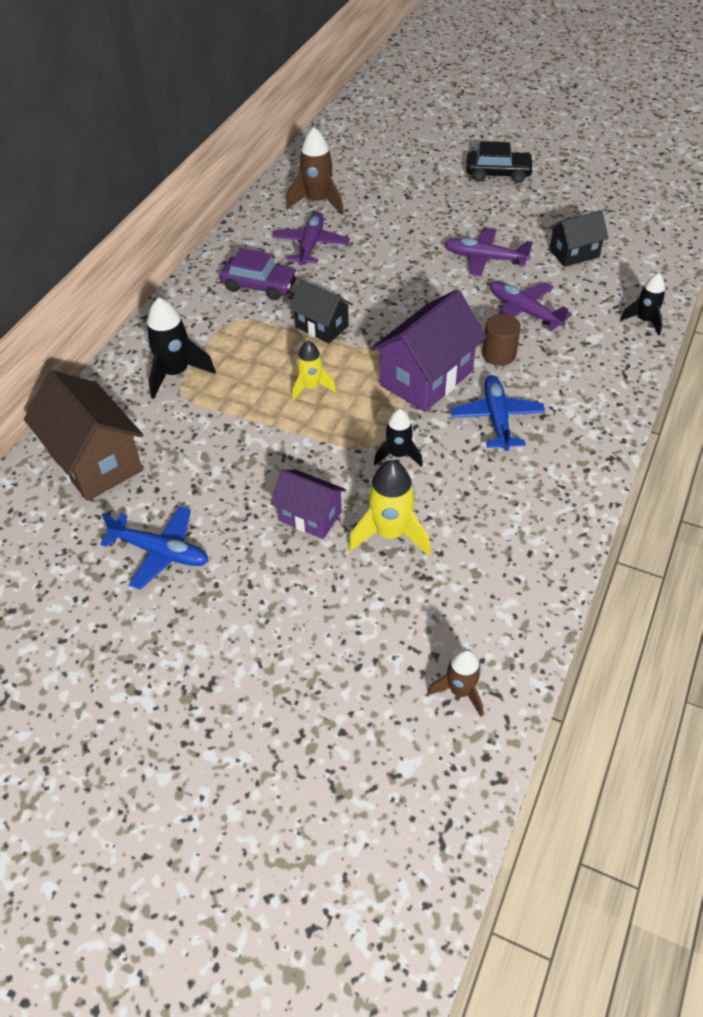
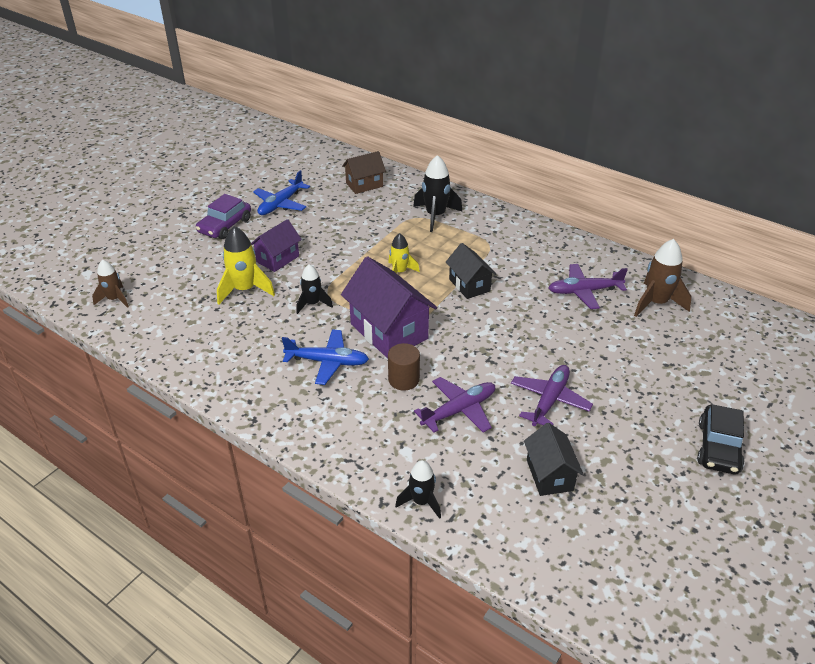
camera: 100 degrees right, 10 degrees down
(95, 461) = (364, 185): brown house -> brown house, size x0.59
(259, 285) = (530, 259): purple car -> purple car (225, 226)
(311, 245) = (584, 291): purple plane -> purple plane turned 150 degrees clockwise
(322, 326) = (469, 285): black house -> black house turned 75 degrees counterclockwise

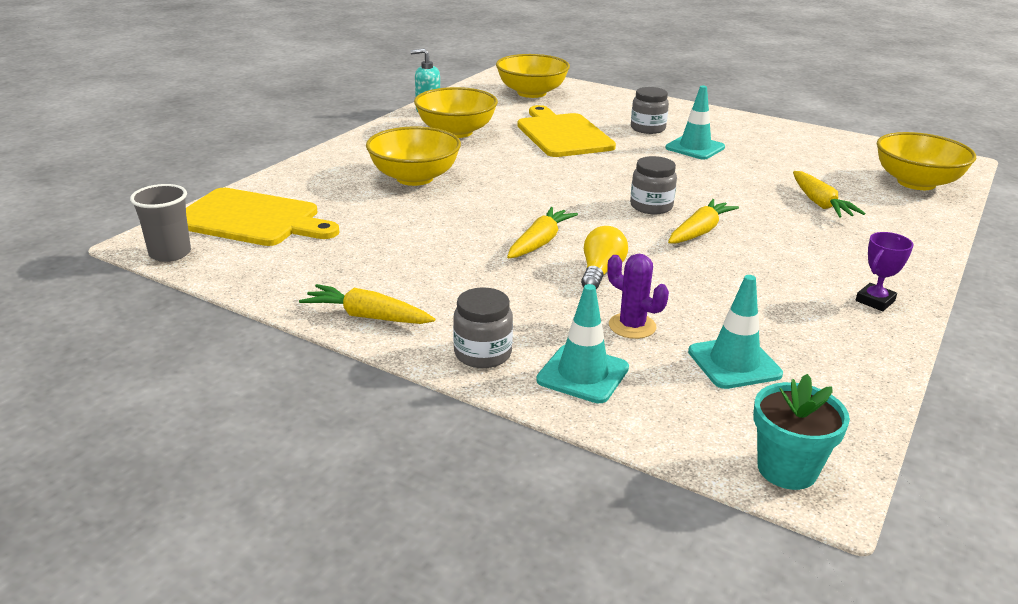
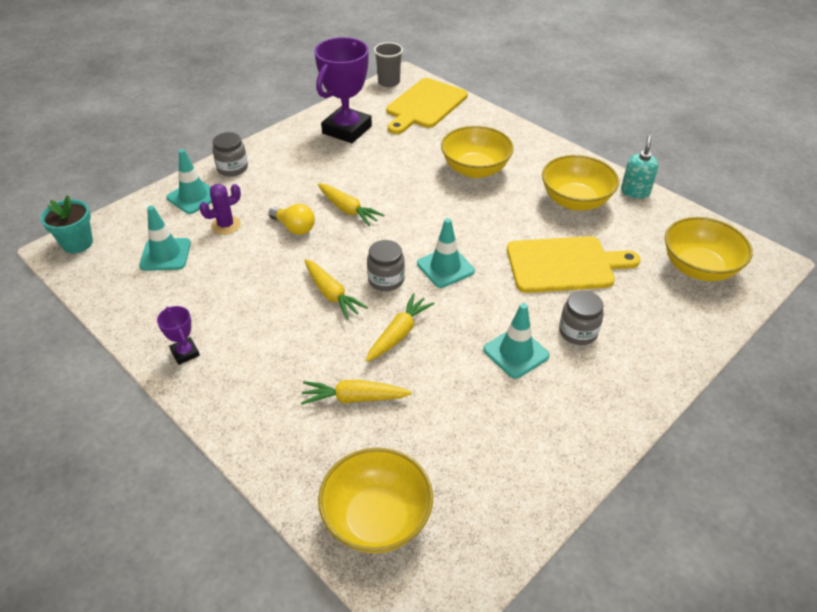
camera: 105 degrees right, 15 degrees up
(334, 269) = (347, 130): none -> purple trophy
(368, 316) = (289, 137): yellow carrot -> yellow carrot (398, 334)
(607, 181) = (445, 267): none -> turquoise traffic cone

= = =

◆ Exercise description
What you copy out must be exactly the lines from the line containing "(334, 269) = (347, 130): none" through the end of the records.

◆ Finished exercise
(334, 269) = (347, 130): none -> purple trophy
(368, 316) = (289, 137): yellow carrot -> yellow carrot (398, 334)
(607, 181) = (445, 267): none -> turquoise traffic cone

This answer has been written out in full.